Report how many lines in the records below contain the word "pptx". Give only the number.

• [DATA RECORDS]
== Segment start ==
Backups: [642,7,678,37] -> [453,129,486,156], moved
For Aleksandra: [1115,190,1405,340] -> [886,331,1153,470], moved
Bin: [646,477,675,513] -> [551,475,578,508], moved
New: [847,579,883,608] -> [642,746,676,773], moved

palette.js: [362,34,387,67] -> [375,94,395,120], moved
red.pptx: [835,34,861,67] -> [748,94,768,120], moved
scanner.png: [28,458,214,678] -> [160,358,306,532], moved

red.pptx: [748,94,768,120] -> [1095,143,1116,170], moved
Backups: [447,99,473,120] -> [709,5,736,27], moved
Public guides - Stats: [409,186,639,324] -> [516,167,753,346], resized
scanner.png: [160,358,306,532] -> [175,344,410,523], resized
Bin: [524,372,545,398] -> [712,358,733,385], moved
== Segment end ==
== Segment start ==
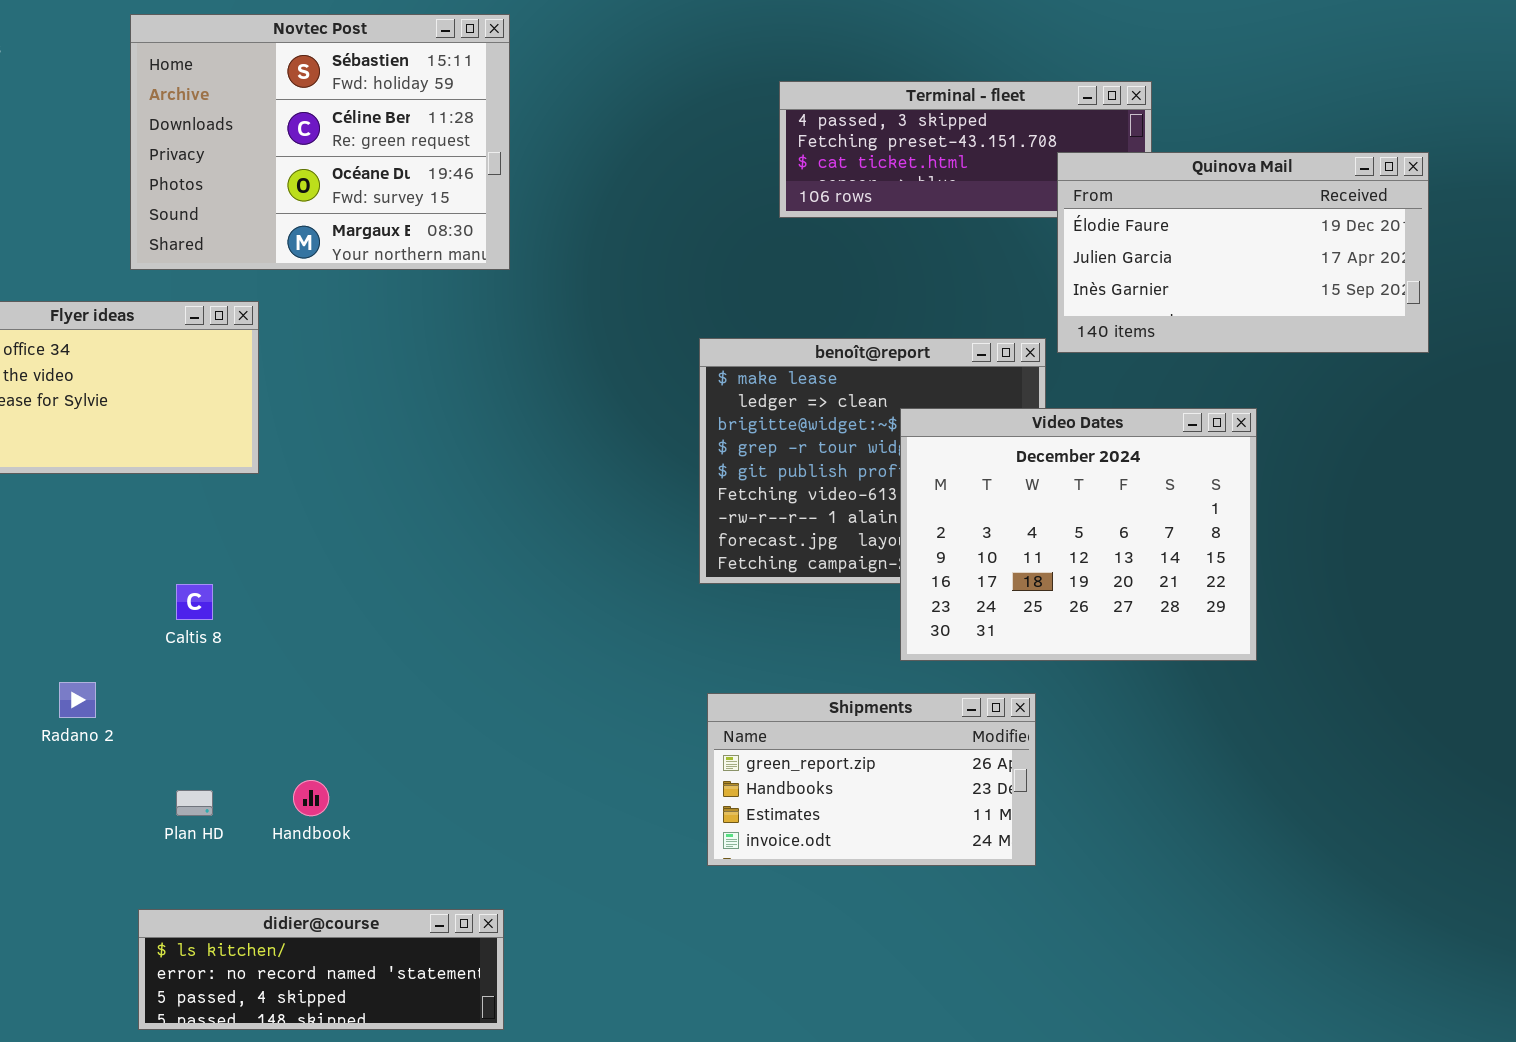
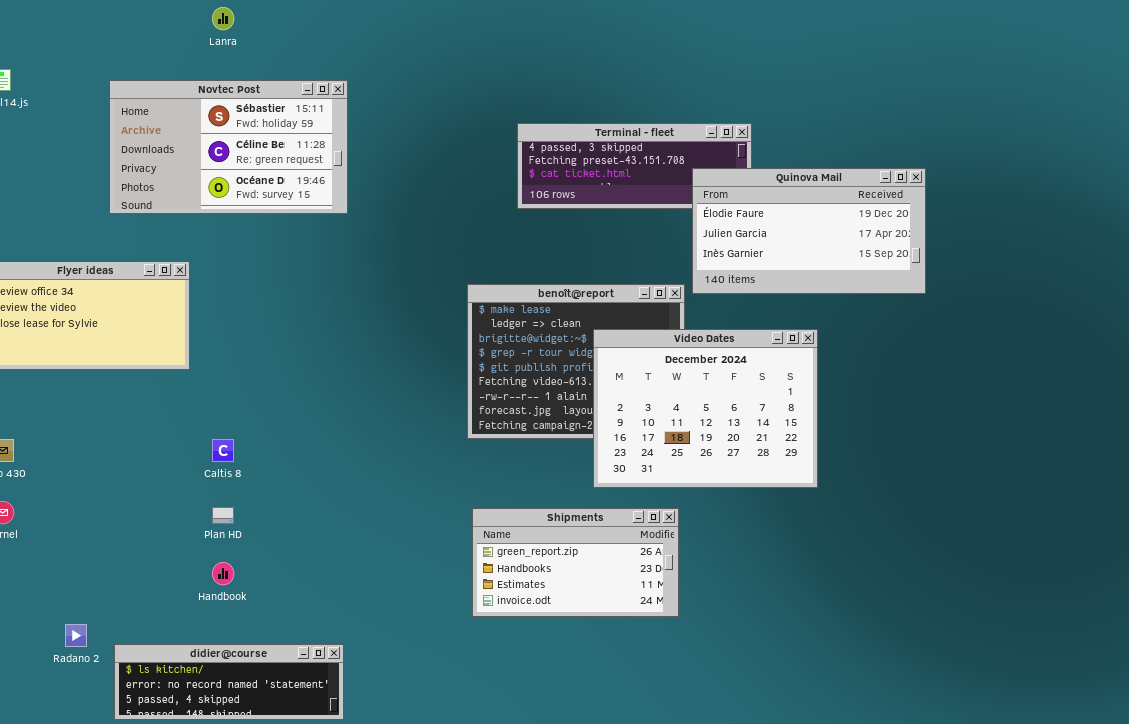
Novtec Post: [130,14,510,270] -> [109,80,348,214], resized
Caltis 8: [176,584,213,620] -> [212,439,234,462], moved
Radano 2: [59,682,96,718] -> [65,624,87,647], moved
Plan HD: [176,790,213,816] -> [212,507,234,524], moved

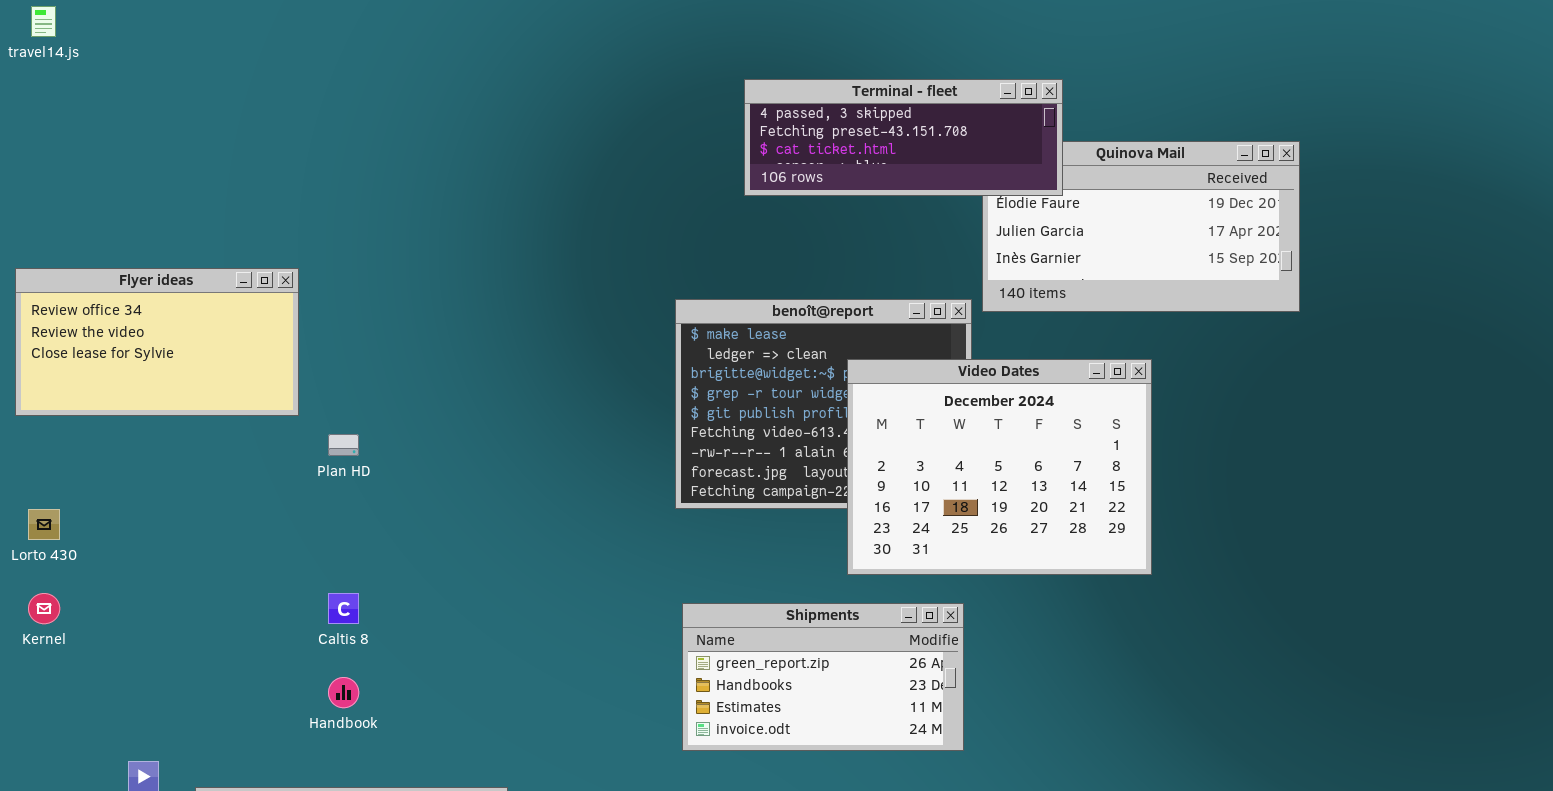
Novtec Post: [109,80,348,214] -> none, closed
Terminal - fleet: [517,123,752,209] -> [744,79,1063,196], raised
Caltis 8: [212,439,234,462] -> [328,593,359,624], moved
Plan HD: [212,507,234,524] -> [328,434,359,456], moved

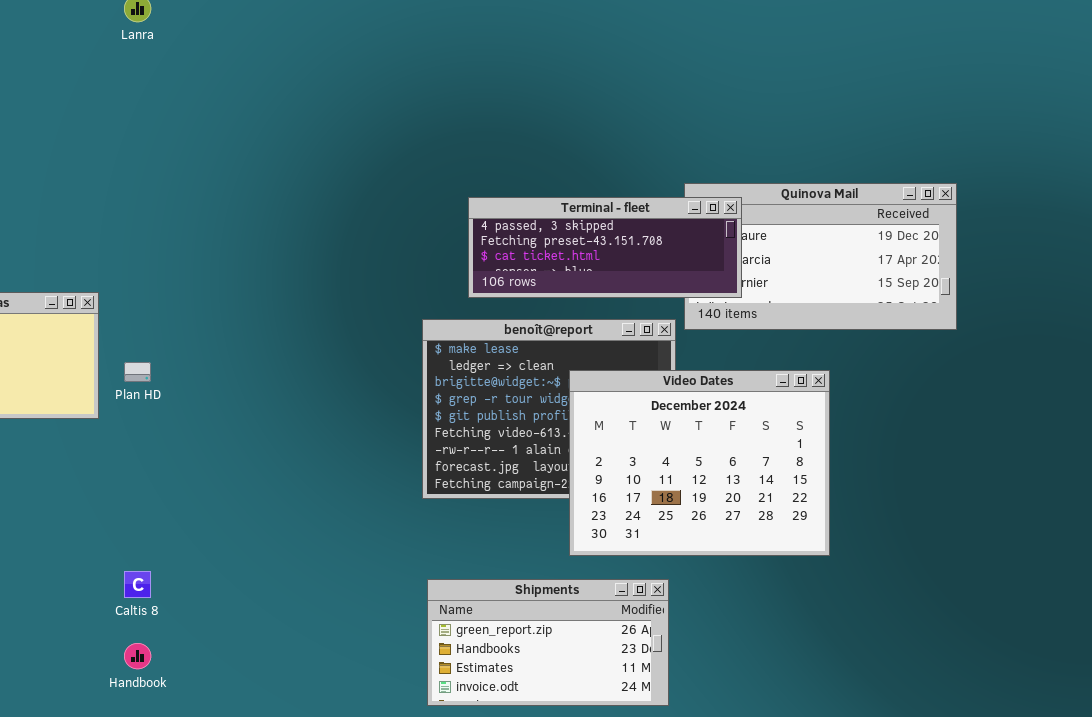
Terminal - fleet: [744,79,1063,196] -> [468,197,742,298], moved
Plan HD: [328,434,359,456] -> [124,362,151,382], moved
== Segment end ==
• [EXERCISE RESPONSE] 2